WORK INSTRUCTION: Print each entry as it appears. Images stay out of the copy.

:: INPUT RECORDS

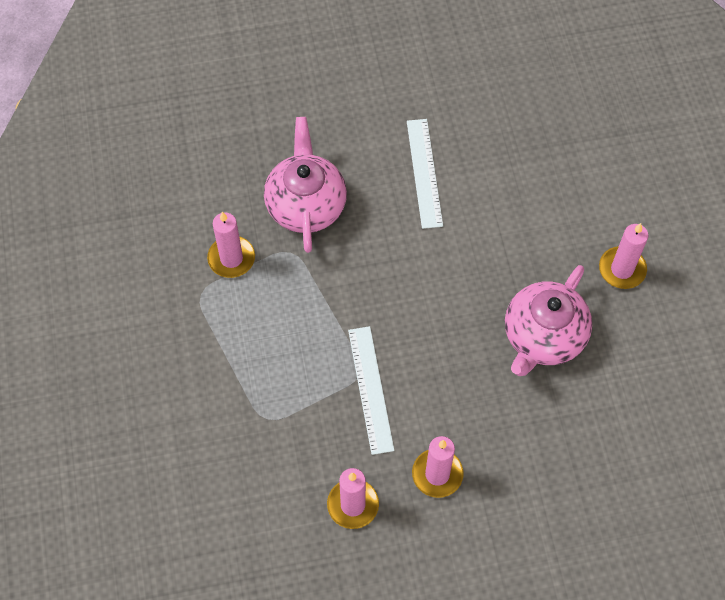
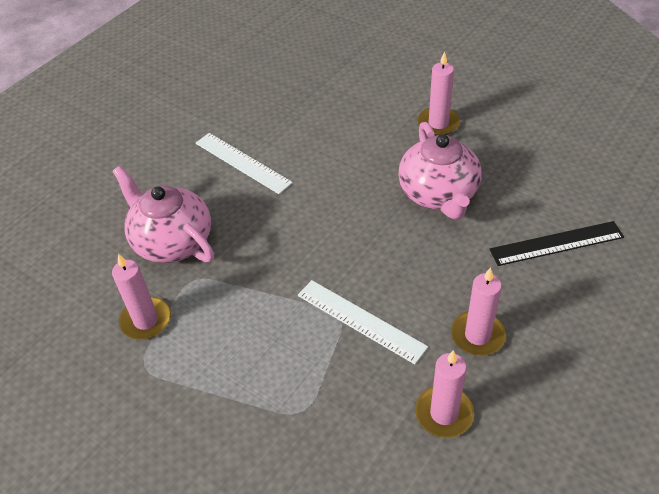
camera: 40 degrees left, 15 degrees down
none -> black ruler [490,221,624,266]

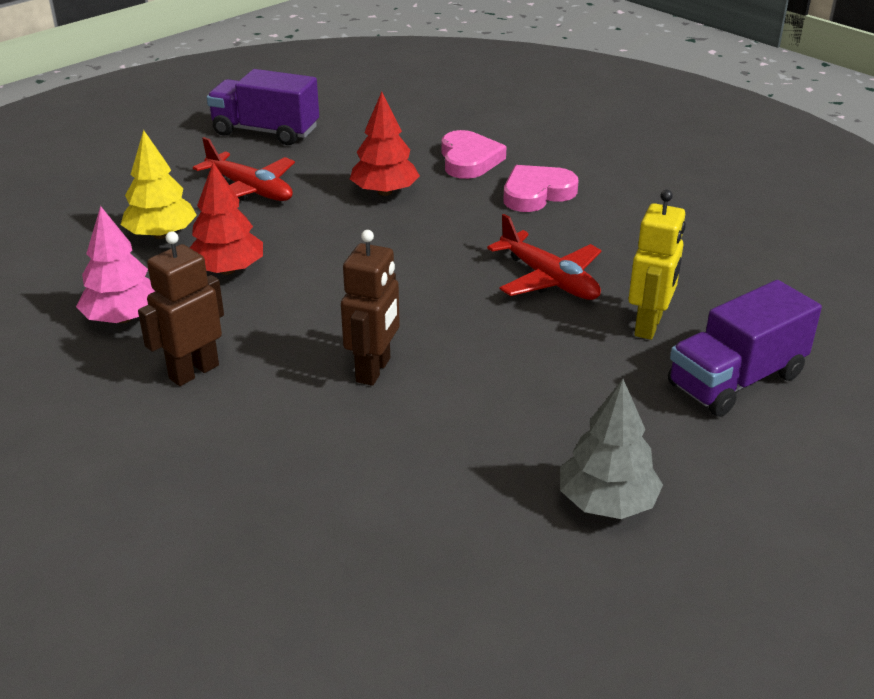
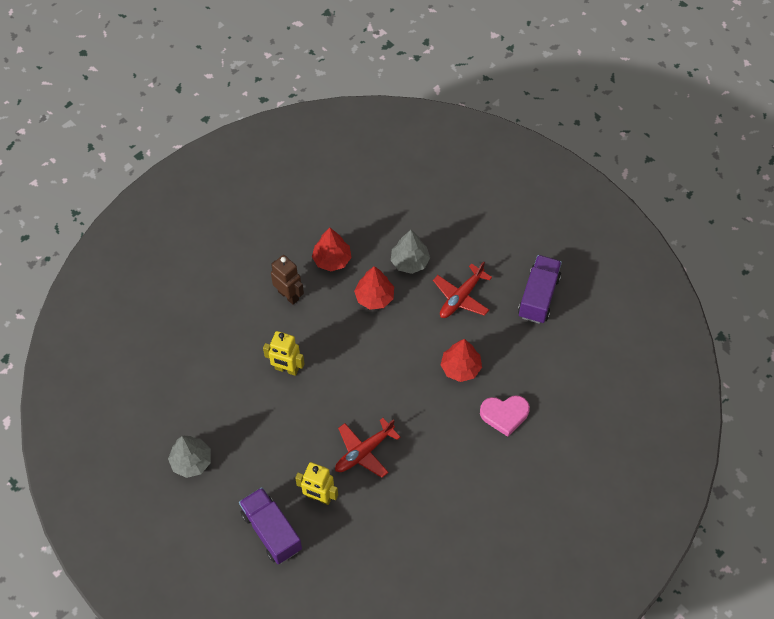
camera: 90 degrees right, 25 degrees up
pink tree [76,206,155,323] -> red tree [312,228,352,271]
yellow tree [120,130,197,239] -> grey tree [391,230,430,274]
brown robot [341,230,400,386] -> yellow robot [263,331,304,376]
pink heart [503,165,579,212] -> none

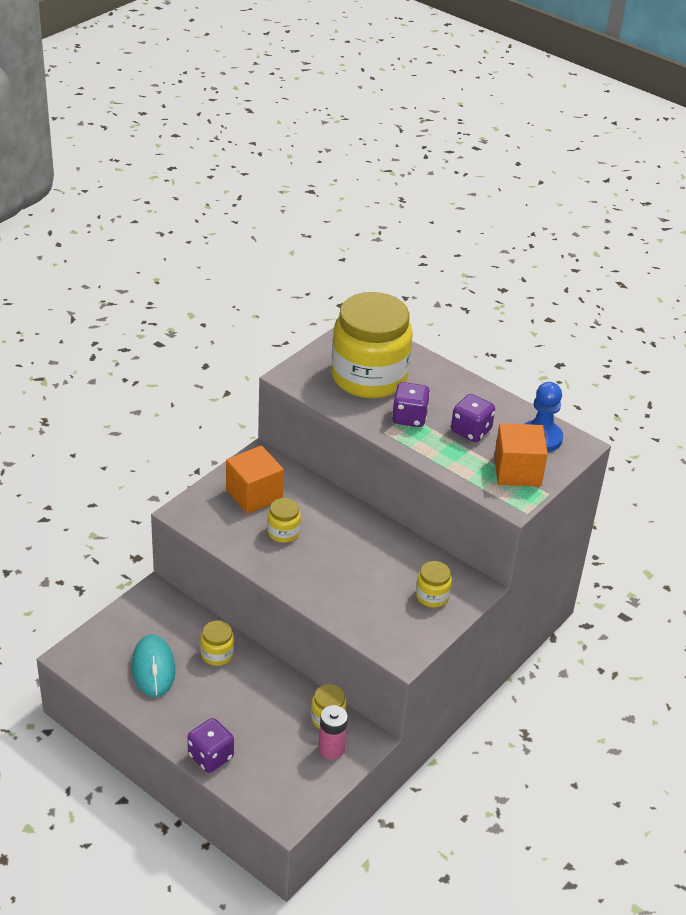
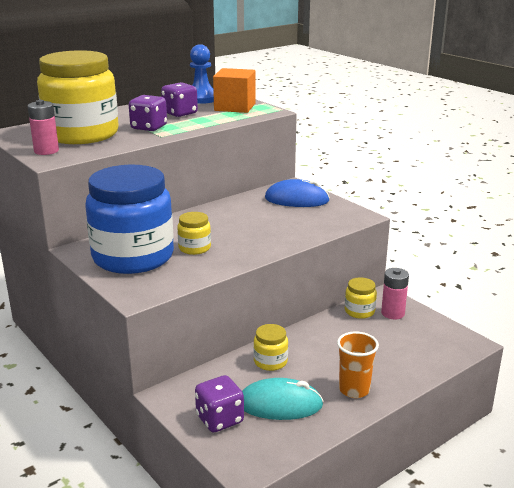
camera: 75 degrees left, 15 degrees down
purple dice [187,718,234,773] -> purple dice moved to [195,375,244,432]
orange cube [226,445,284,514] -> blue jar [85,164,174,274]
yellow jar [416,561,452,607] -> blue mouse [265,179,330,207]
none -> pink battery [27,100,59,155]
none -> orange cup [337,332,379,398]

::::

ANSWER SECTION:
camera: 40 degrees left, 15 degrees down
none -> black ruler [490,221,624,266]

camera: 90 degrees right, 25 degrees up
pink tree [76,206,155,323] -> red tree [312,228,352,271]
yellow tree [120,130,197,239] -> grey tree [391,230,430,274]
brown robot [341,230,400,386] -> yellow robot [263,331,304,376]
pink heart [503,165,579,212] -> none

camera: 75 degrees left, 15 degrees down
purple dice [187,718,234,773] -> purple dice moved to [195,375,244,432]
orange cube [226,445,284,514] -> blue jar [85,164,174,274]
yellow jar [416,561,452,607] -> blue mouse [265,179,330,207]
none -> pink battery [27,100,59,155]
none -> orange cup [337,332,379,398]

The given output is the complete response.